> Problem
Repeat the data exactly as given below, dropping every picture.
━━ Data shown ━━
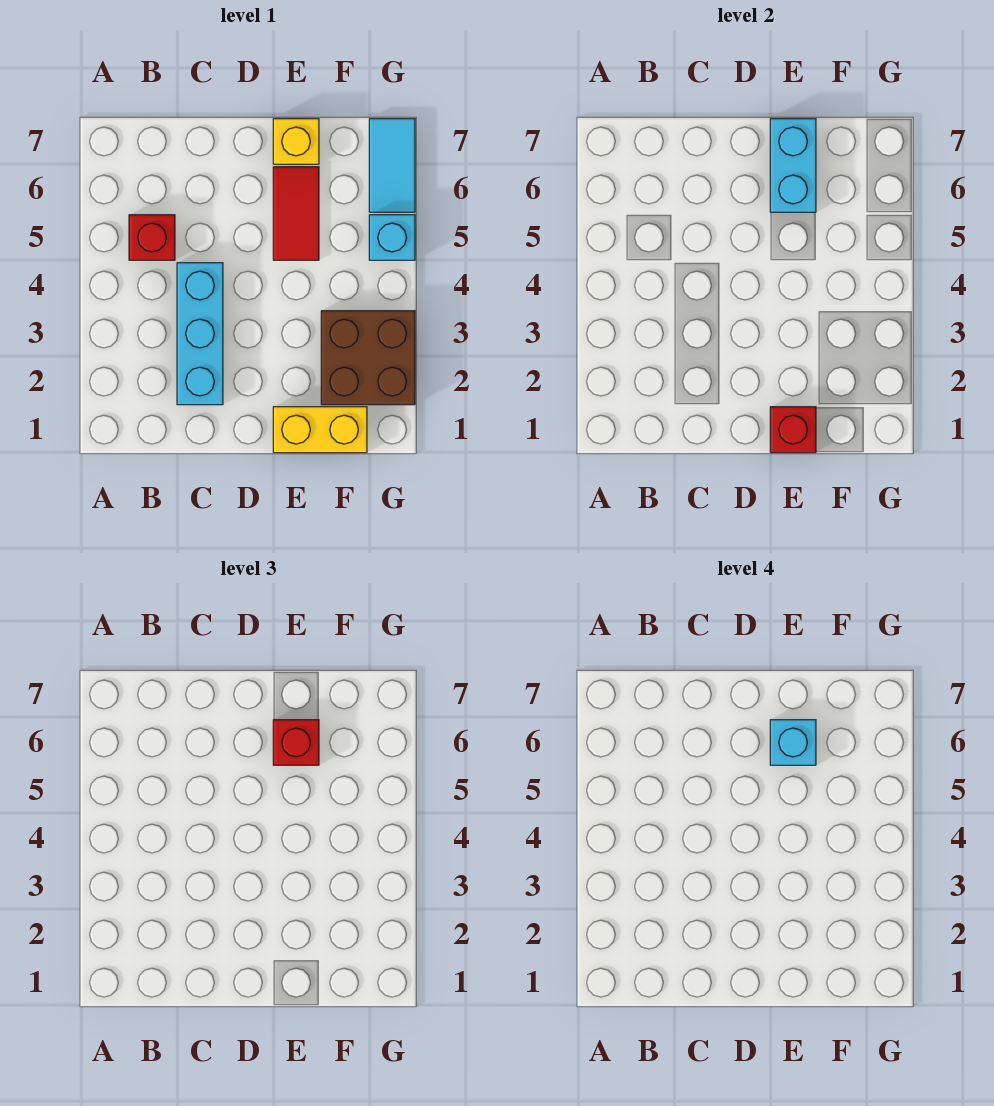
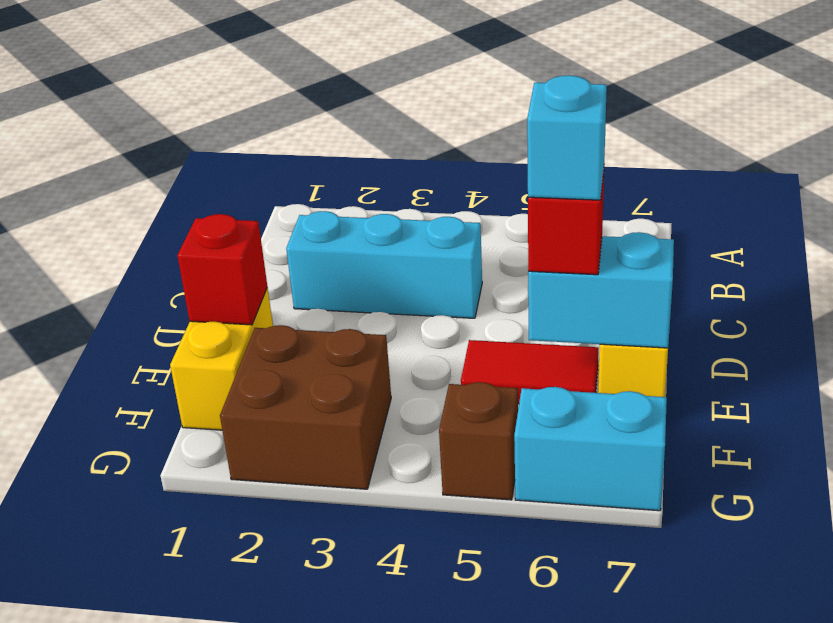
red brick B5 level 1 -> none
cyan brick G5 level 1 -> brown brick G5 level 1
cyan tile G6:G7 level 1 -> cyan brick G6:G7 level 1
━━━
> Task result
red brick B5 level 1 -> none
cyan brick G5 level 1 -> brown brick G5 level 1
cyan tile G6:G7 level 1 -> cyan brick G6:G7 level 1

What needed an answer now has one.